* **The data**
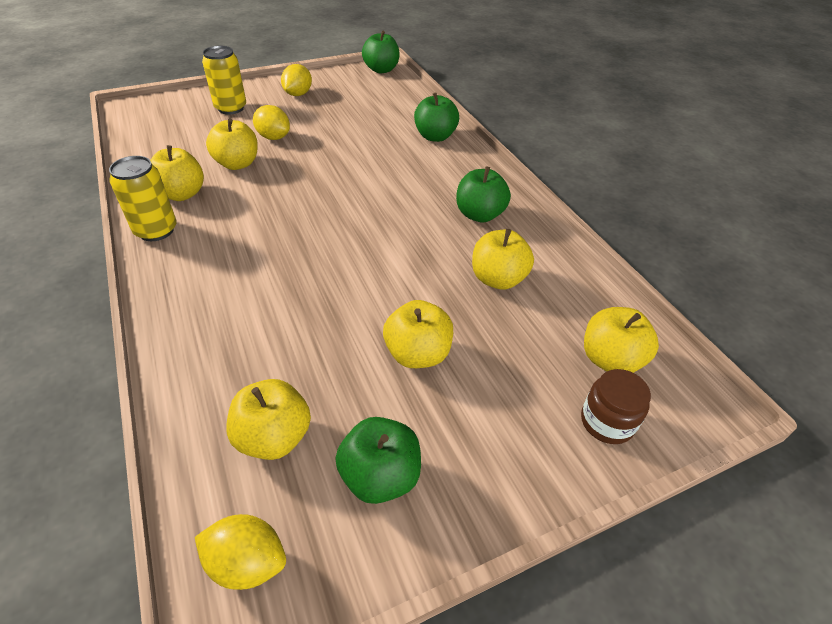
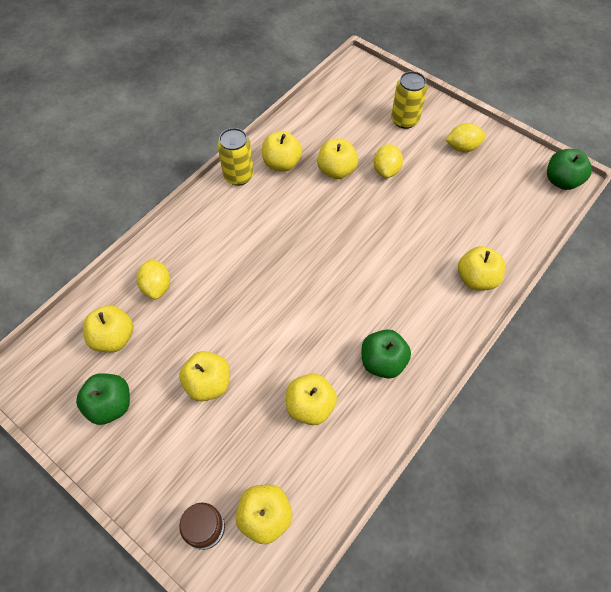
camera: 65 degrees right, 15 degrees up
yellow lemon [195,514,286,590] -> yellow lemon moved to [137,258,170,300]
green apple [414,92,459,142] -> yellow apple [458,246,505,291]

==

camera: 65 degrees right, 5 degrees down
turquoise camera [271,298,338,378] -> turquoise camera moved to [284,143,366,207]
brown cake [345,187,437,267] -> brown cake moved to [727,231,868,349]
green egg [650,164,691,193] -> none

...

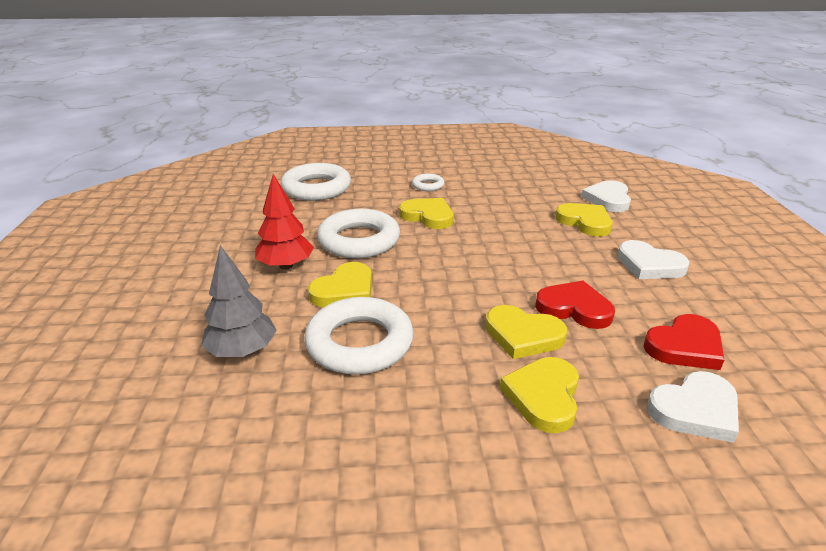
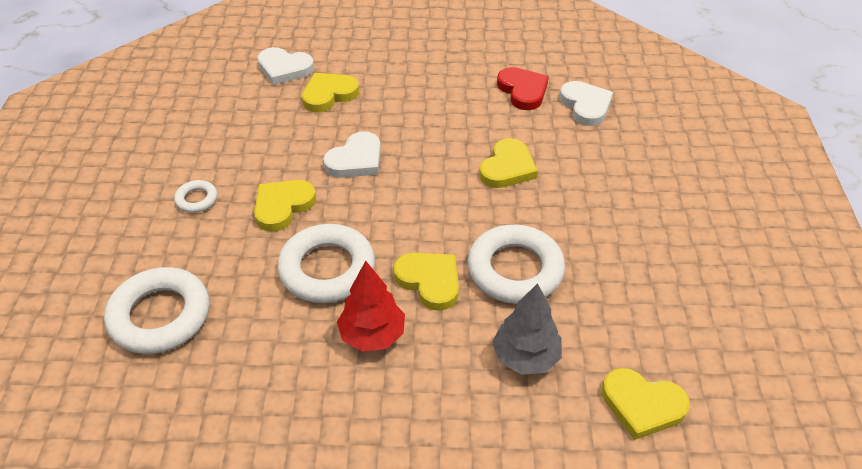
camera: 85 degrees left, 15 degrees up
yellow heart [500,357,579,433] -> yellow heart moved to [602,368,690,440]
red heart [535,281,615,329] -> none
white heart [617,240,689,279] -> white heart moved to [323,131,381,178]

* **Problem to work on**
Every line above holding the string "green" should be listed.

* **Output of the task**
green apple [414,92,459,142] -> yellow apple [458,246,505,291]
green egg [650,164,691,193] -> none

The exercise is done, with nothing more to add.